- About this exercise: Could you copy every line of the data that contains the word "Erdbeere"?

- Source material:
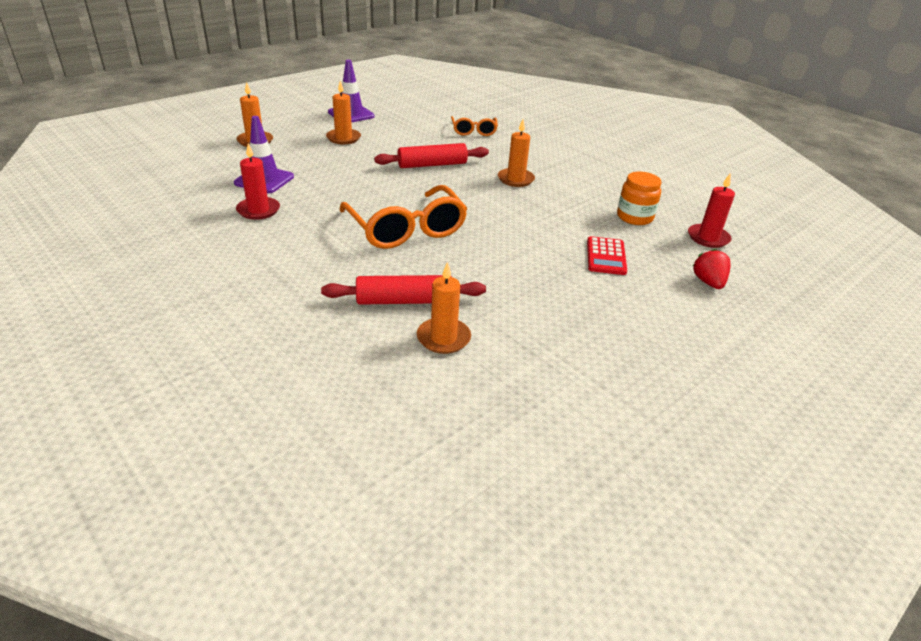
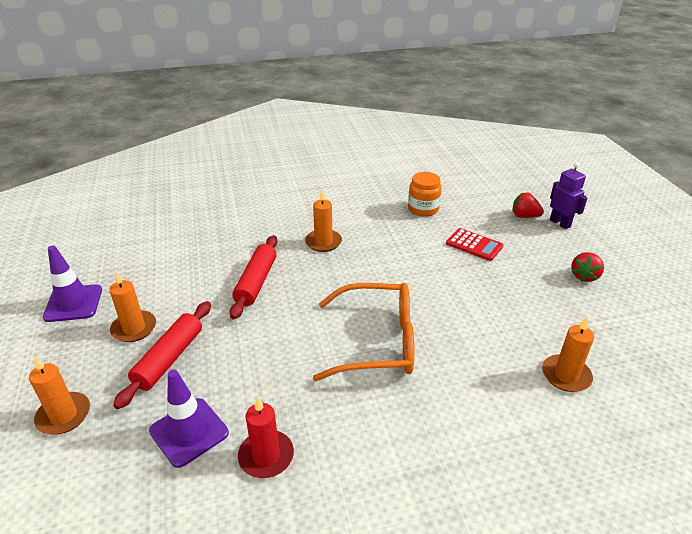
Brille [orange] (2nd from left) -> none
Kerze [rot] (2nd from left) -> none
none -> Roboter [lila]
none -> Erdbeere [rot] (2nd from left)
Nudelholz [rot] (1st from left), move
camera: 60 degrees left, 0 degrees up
...
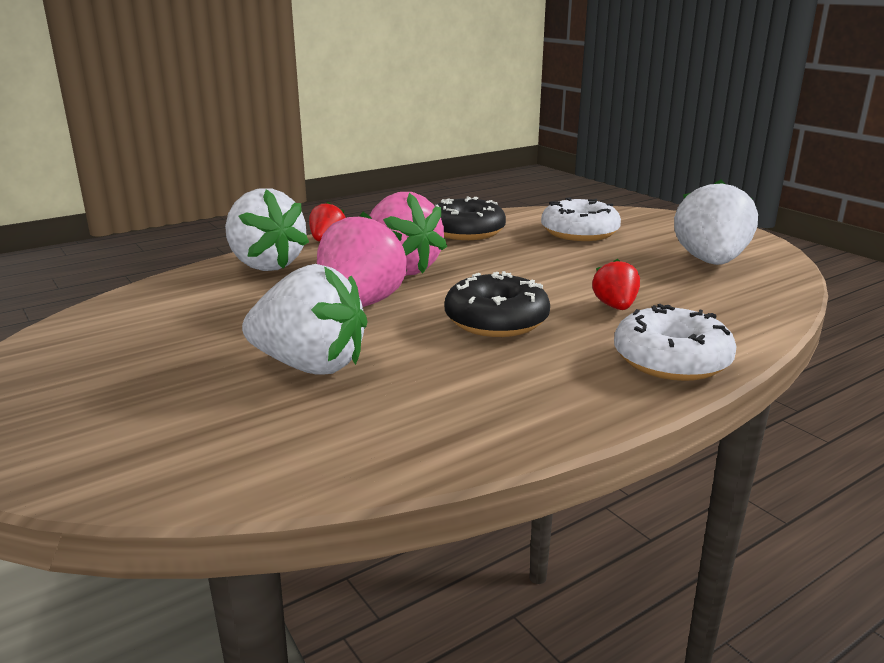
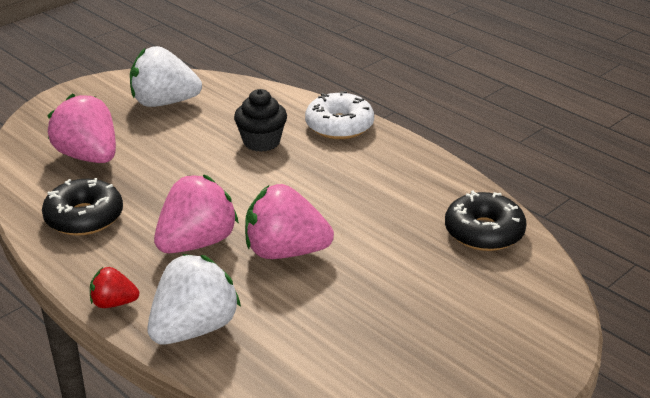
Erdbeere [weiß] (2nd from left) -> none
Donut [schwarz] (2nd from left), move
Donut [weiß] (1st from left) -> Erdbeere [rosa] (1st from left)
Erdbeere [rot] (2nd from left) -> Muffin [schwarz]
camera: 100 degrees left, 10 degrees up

- Output of the exercise:
none -> Erdbeere [rot] (2nd from left)
Erdbeere [weiß] (2nd from left) -> none
Donut [weiß] (1st from left) -> Erdbeere [rosa] (1st from left)
Erdbeere [rot] (2nd from left) -> Muffin [schwarz]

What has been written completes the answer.